[Entries provided]

------------------------------------------------------------

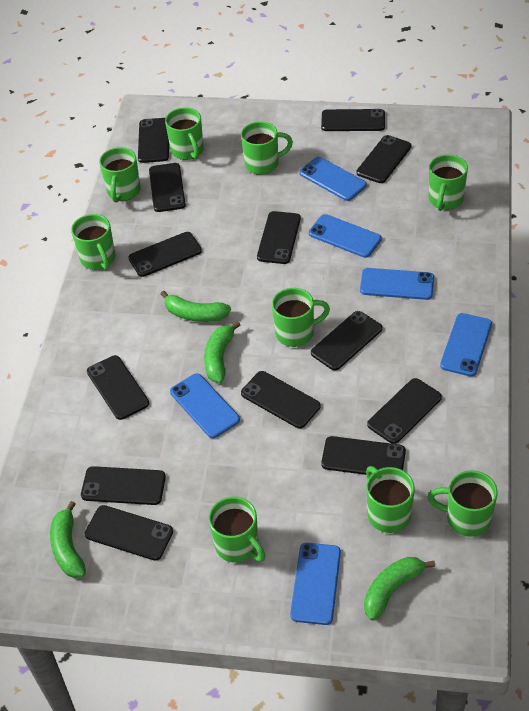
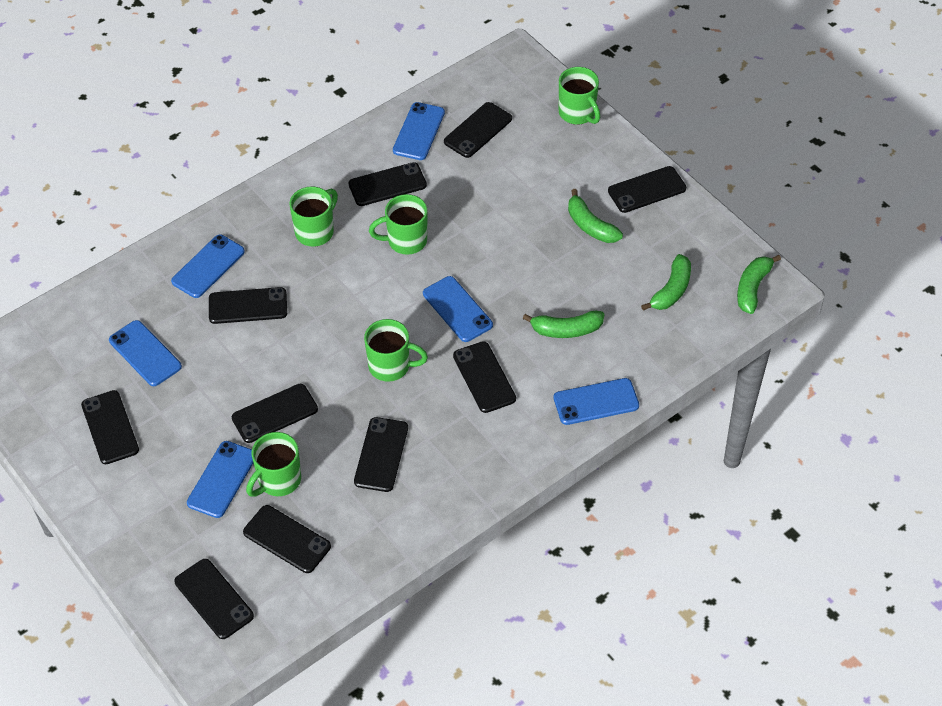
black phone: 13 -> 10
green mug: 9 -> 5

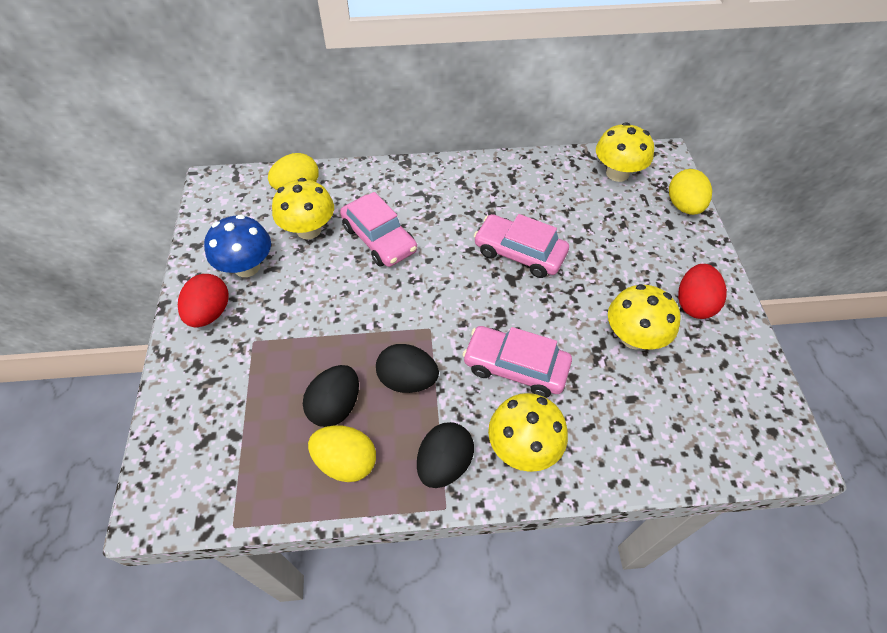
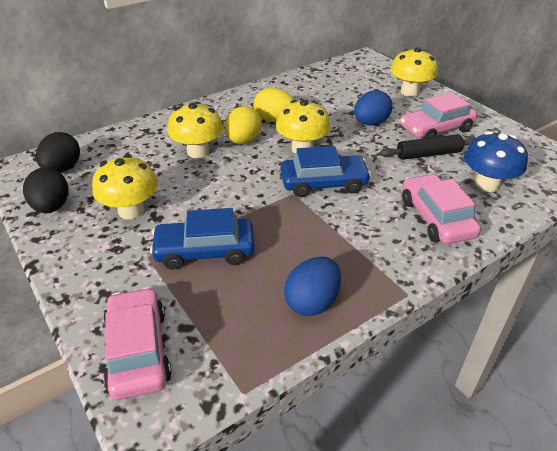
black egg: 3 -> 2
black rolling pin: 0 -> 1
blue car: 0 -> 2
blue egg: 0 -> 2
red egg: 2 -> 0
yellow egg: 3 -> 2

------------------------------------------------------------

[Instructions to follow]
Take each line above that holds the string "black" and copy it.

[Answer box]
black phone: 13 -> 10
black egg: 3 -> 2
black rolling pin: 0 -> 1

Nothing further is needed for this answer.